## How to complete this task
Write out each record exactly as it stands. No pictures belong in the copy.

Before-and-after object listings

★ ★ ★ ★ ★

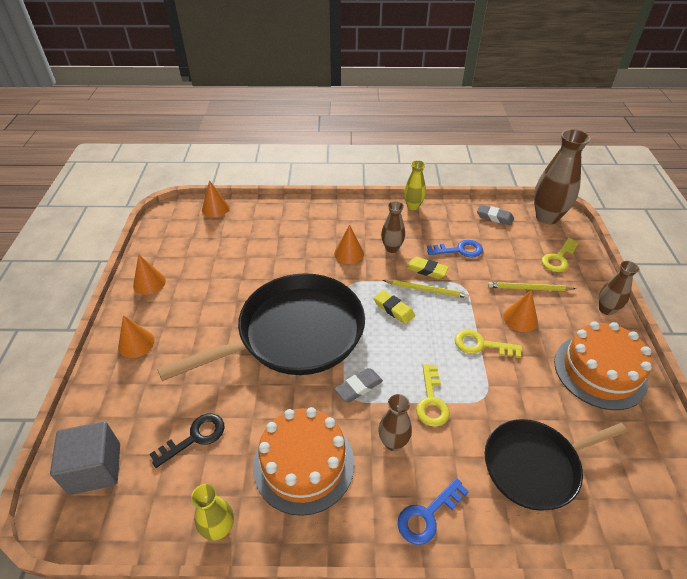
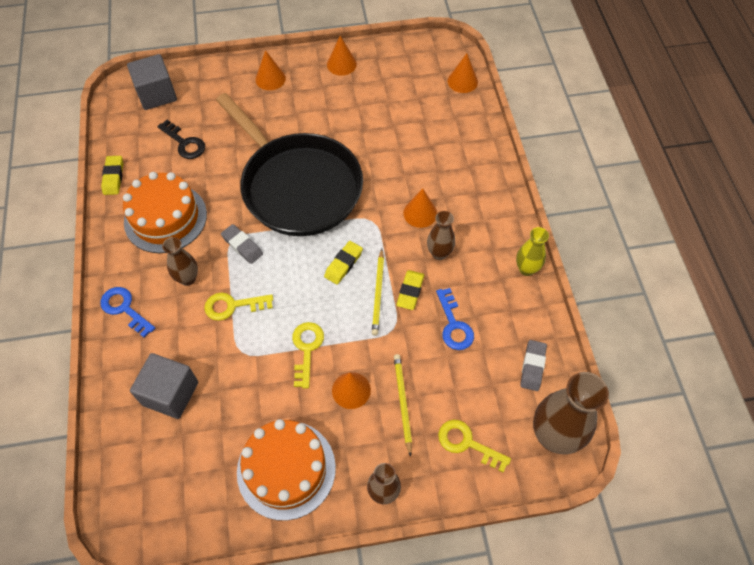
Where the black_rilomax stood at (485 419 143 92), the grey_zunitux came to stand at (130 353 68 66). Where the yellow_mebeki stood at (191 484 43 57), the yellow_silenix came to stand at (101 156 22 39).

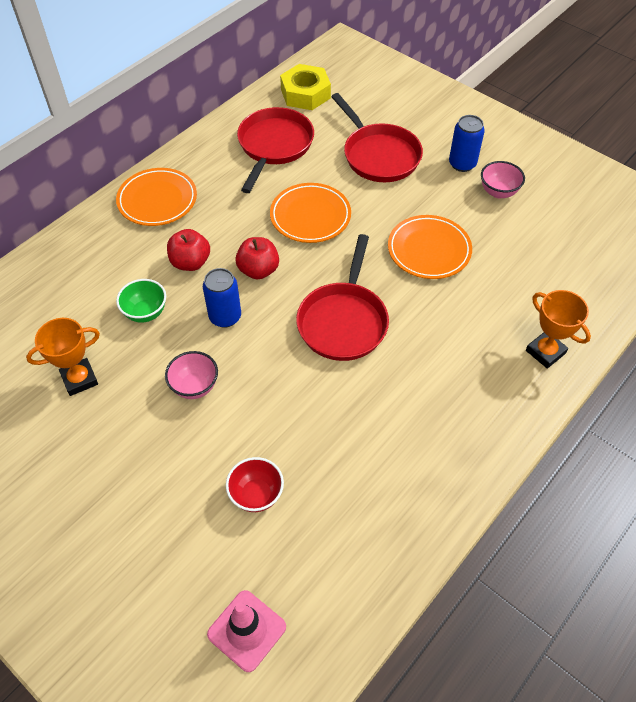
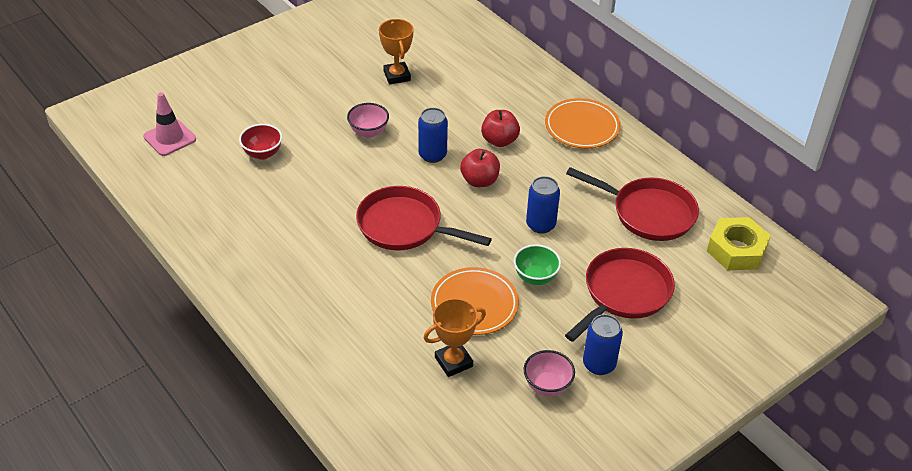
The red_rilomax at (331 93 92 89) ended up facing another way, 150 degrees clockwise from before. Where the orange_valabaro stood at (270 183 81 60), the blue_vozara came to stand at (526 176 34 58). The green_pubefazol ended up elsewhere, having gone from (116 279 50 44) to (514 244 47 41). The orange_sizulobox ended up elsewhere, having gone from (526 290 65 79) to (424 298 62 79).

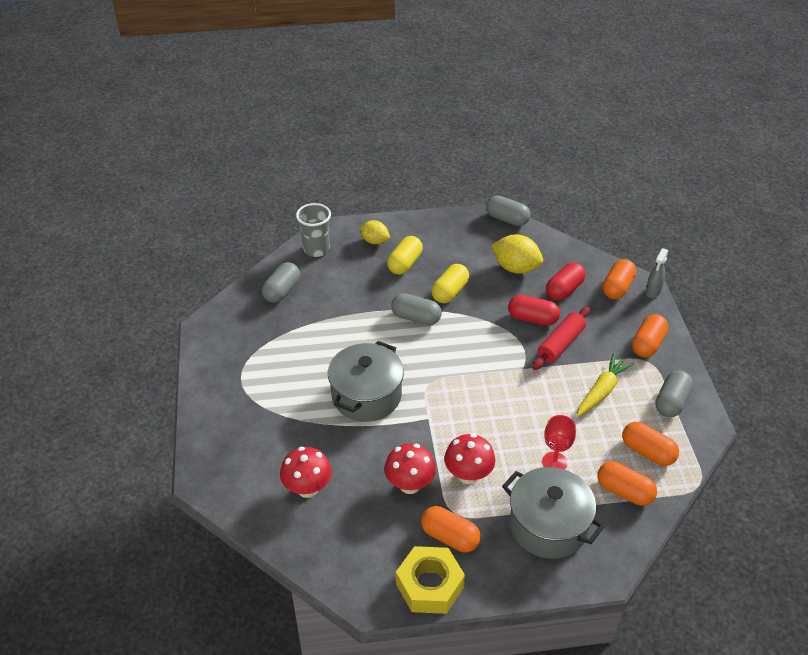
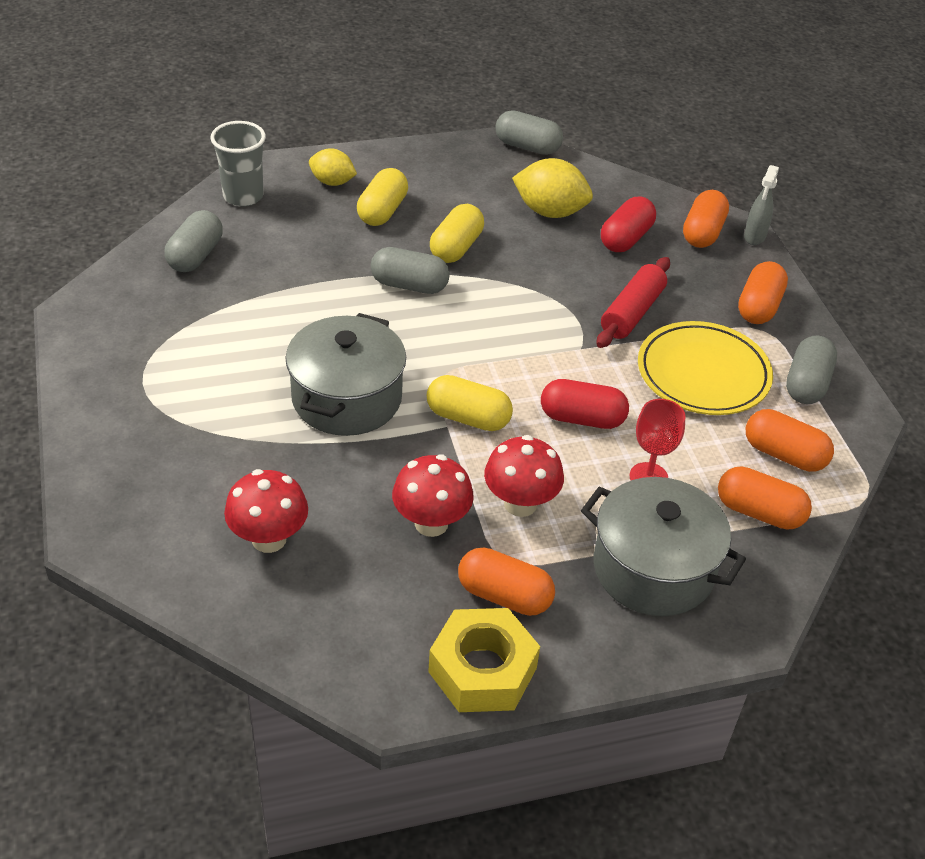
The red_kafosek ended up elsewhere, having gone from (508 295 52 31) to (541 379 88 50). Where the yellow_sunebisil stood at (577 353 57 64), the yellow_valabaro came to stand at (638 321 135 94). The second view gained the yellow_kafosek at (427 375 86 56).

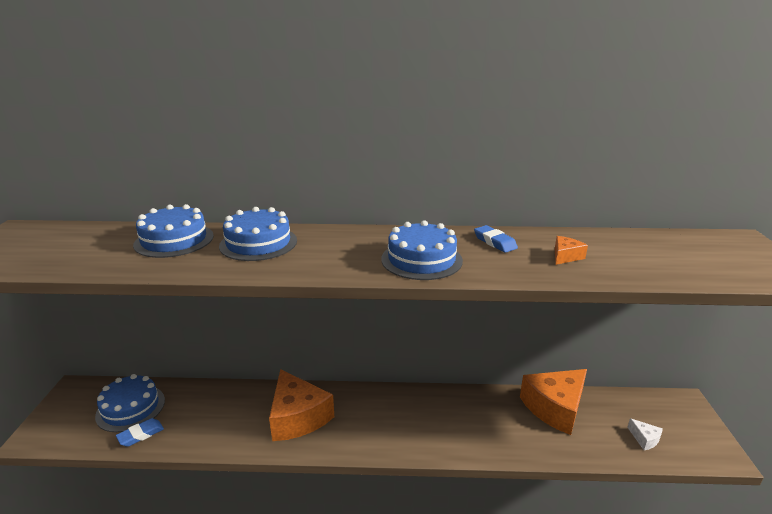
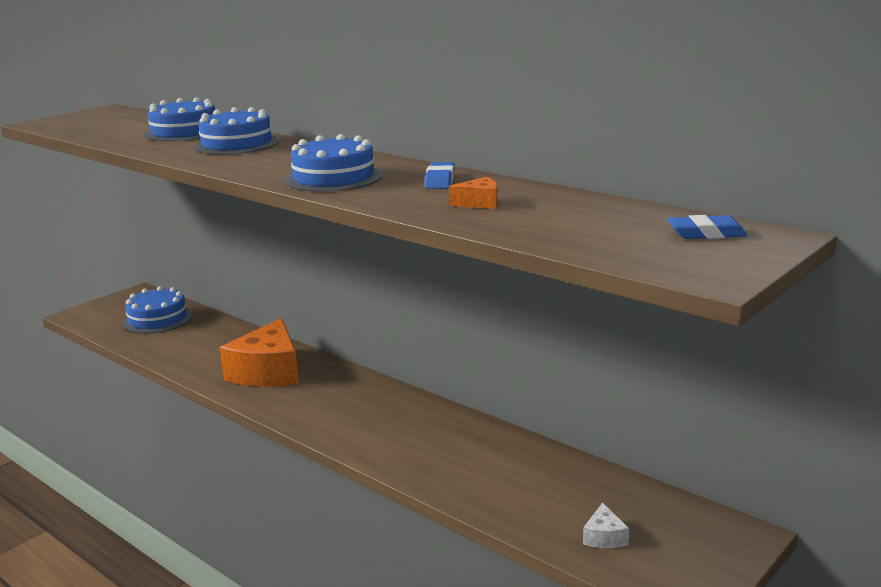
The second view lost the orange_gonidin at (520 369 67 66). The blue_silenix ended up elsewhere, having gone from (116 418 48 29) to (667 215 81 24).

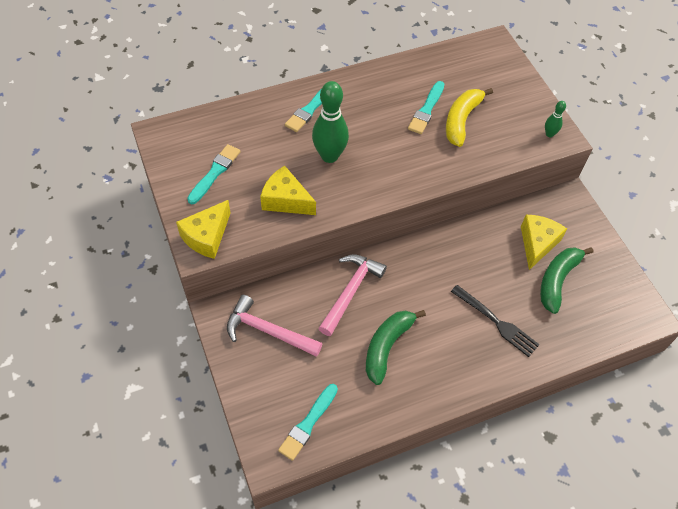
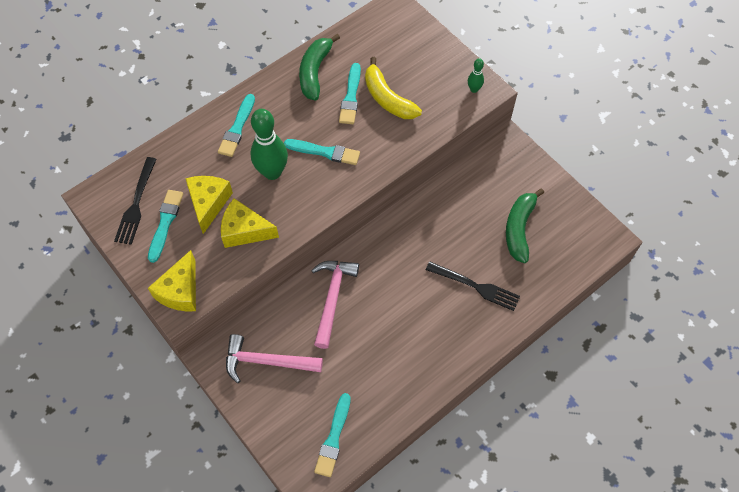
The yellow_fobadox at (446 88 47 59) ended up facing another way, 45 degrees counterclockwise from before. The yellow_gonidin ended up elsewhere, having gone from (521 215 46 55) to (185 176 48 58). The green_fobadox ended up elsewhere, having gone from (366 310 60 75) to (299 34 41 66). The second view gained the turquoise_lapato at (284 139 76 26). The second view gained the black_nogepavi at (114 157 43 88).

★ ★ ★ ★ ★

## Answer to the exercise
Where the black_rilomax stood at (485 419 143 92), the grey_zunitux came to stand at (130 353 68 66). Where the yellow_mebeki stood at (191 484 43 57), the yellow_silenix came to stand at (101 156 22 39).

The red_rilomax at (331 93 92 89) ended up facing another way, 150 degrees clockwise from before. Where the orange_valabaro stood at (270 183 81 60), the blue_vozara came to stand at (526 176 34 58). The green_pubefazol ended up elsewhere, having gone from (116 279 50 44) to (514 244 47 41). The orange_sizulobox ended up elsewhere, having gone from (526 290 65 79) to (424 298 62 79).

The red_kafosek ended up elsewhere, having gone from (508 295 52 31) to (541 379 88 50). Where the yellow_sunebisil stood at (577 353 57 64), the yellow_valabaro came to stand at (638 321 135 94). The second view gained the yellow_kafosek at (427 375 86 56).

The second view lost the orange_gonidin at (520 369 67 66). The blue_silenix ended up elsewhere, having gone from (116 418 48 29) to (667 215 81 24).

The yellow_fobadox at (446 88 47 59) ended up facing another way, 45 degrees counterclockwise from before. The yellow_gonidin ended up elsewhere, having gone from (521 215 46 55) to (185 176 48 58). The green_fobadox ended up elsewhere, having gone from (366 310 60 75) to (299 34 41 66). The second view gained the turquoise_lapato at (284 139 76 26). The second view gained the black_nogepavi at (114 157 43 88).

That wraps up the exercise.